[Items listed in a dataset]
※

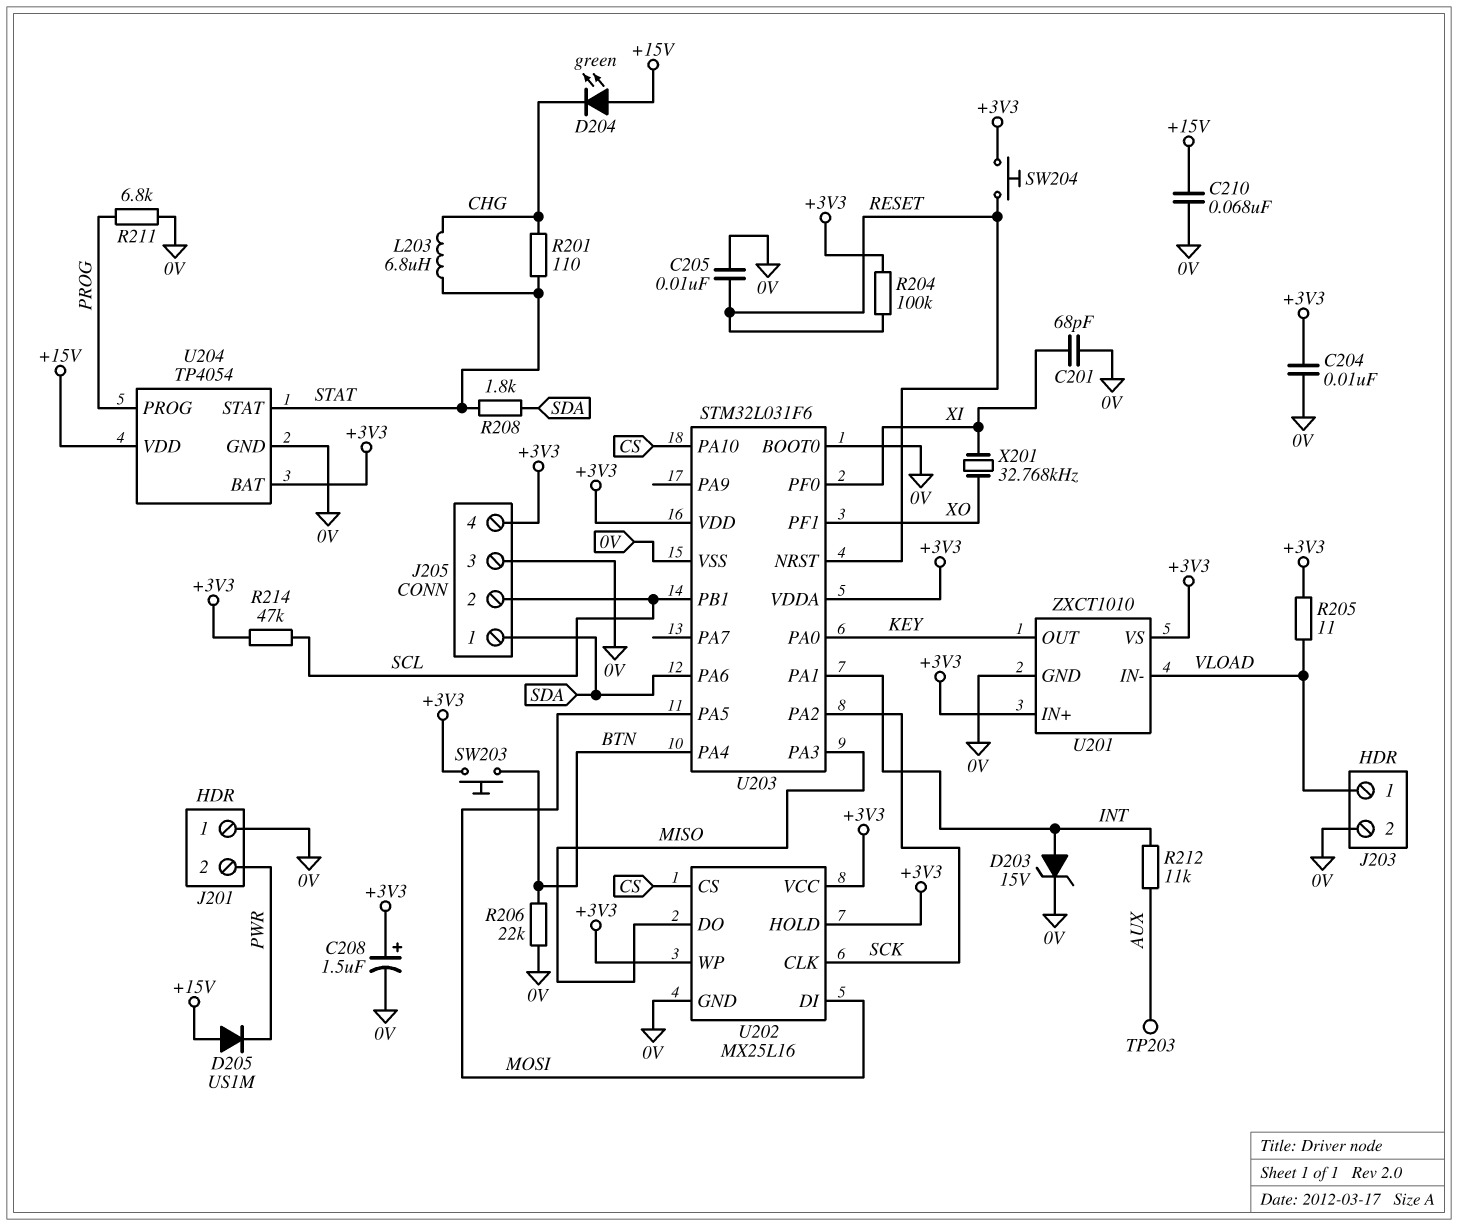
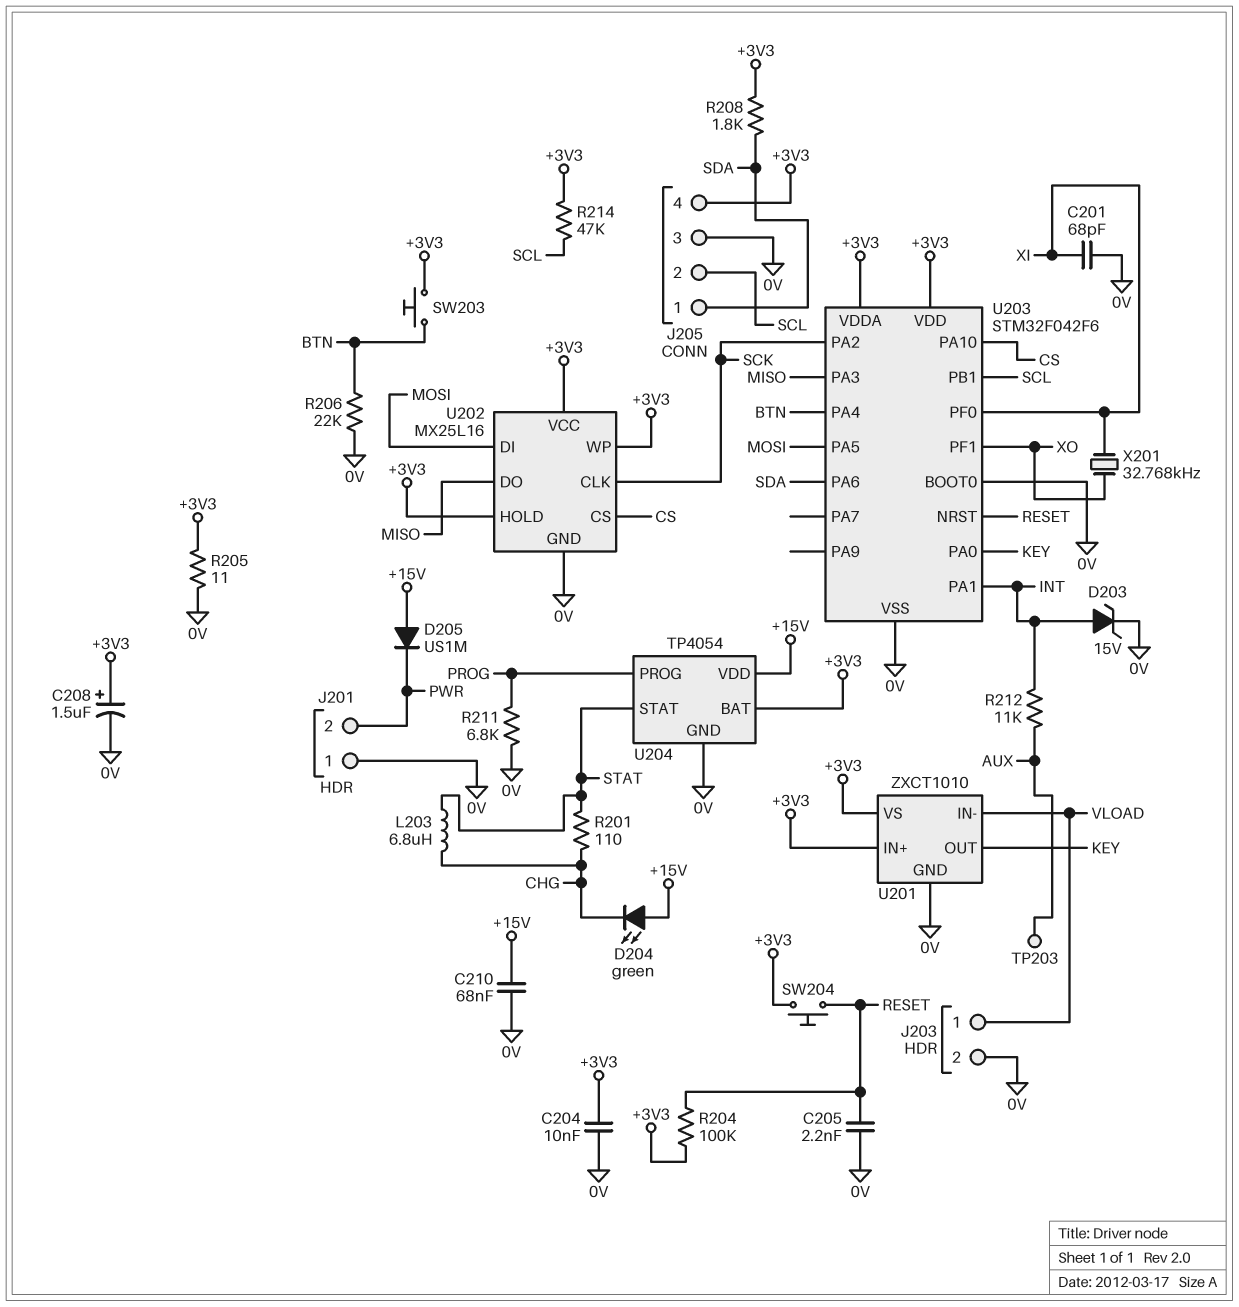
C205: 10nF (0V, RESET) -> 2.2nF (0V, RESET)
R205: 11 (+3V3, VLOAD) -> 11 (+3V3, 0V)
R208: 1.8k (SDA, STAT) -> 1.8k (+3V3, SDA)
U203: STM32L031F6 -> STM32F042F6

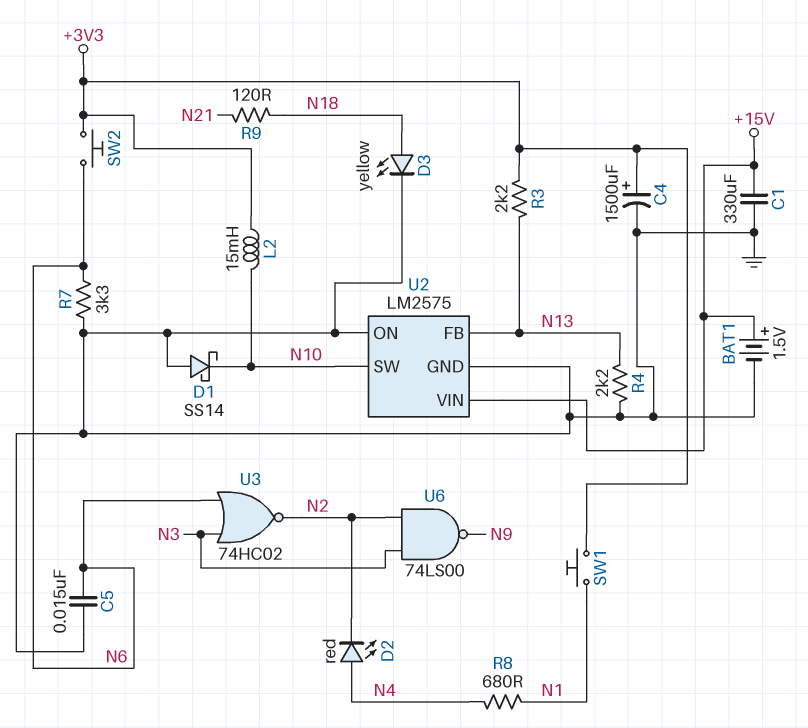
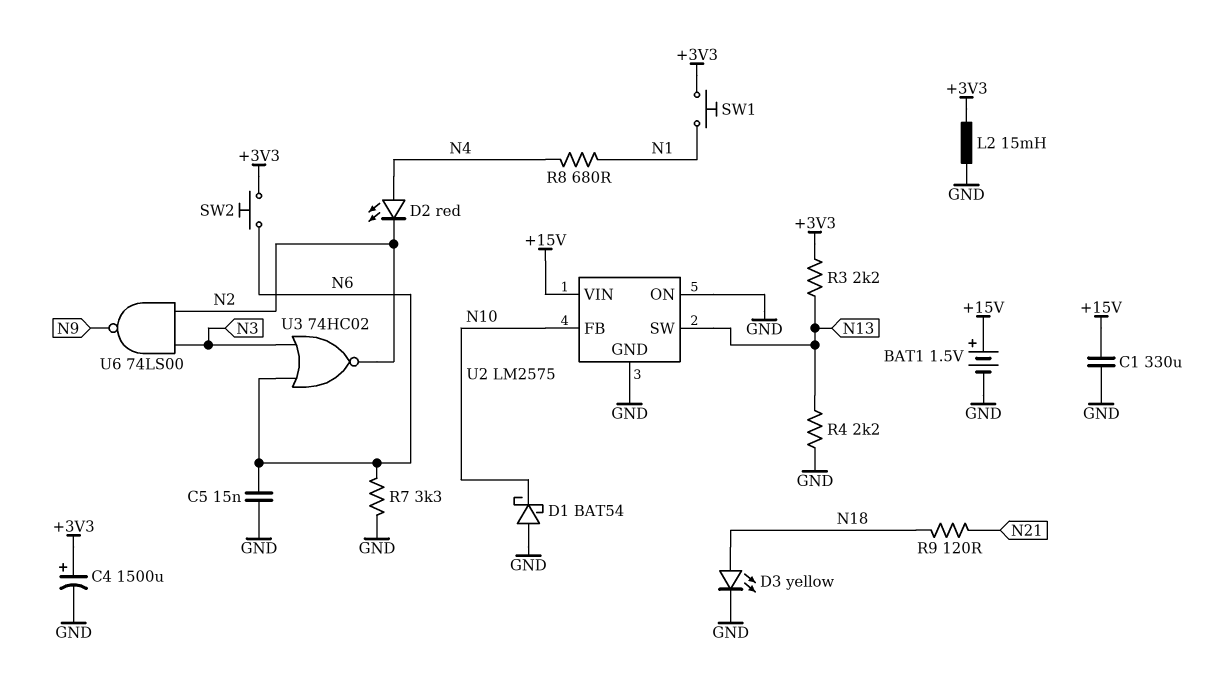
D1: schottky SS14 (A GND, K N10) -> schottky BAT54 (A GND, K N10)
L2: 15mH (+3V3, N10) -> 15mH (+3V3, GND)
U2 pin FB: N13 -> N10
U2 pin SW: N10 -> N13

※

_What you are asked to do:_ Each line of the records above must be repeated exactly, but no picture belongs in the copy.

_Solution for this exercise:_
C205: 10nF (0V, RESET) -> 2.2nF (0V, RESET)
R205: 11 (+3V3, VLOAD) -> 11 (+3V3, 0V)
R208: 1.8k (SDA, STAT) -> 1.8k (+3V3, SDA)
U203: STM32L031F6 -> STM32F042F6

D1: schottky SS14 (A GND, K N10) -> schottky BAT54 (A GND, K N10)
L2: 15mH (+3V3, N10) -> 15mH (+3V3, GND)
U2 pin FB: N13 -> N10
U2 pin SW: N10 -> N13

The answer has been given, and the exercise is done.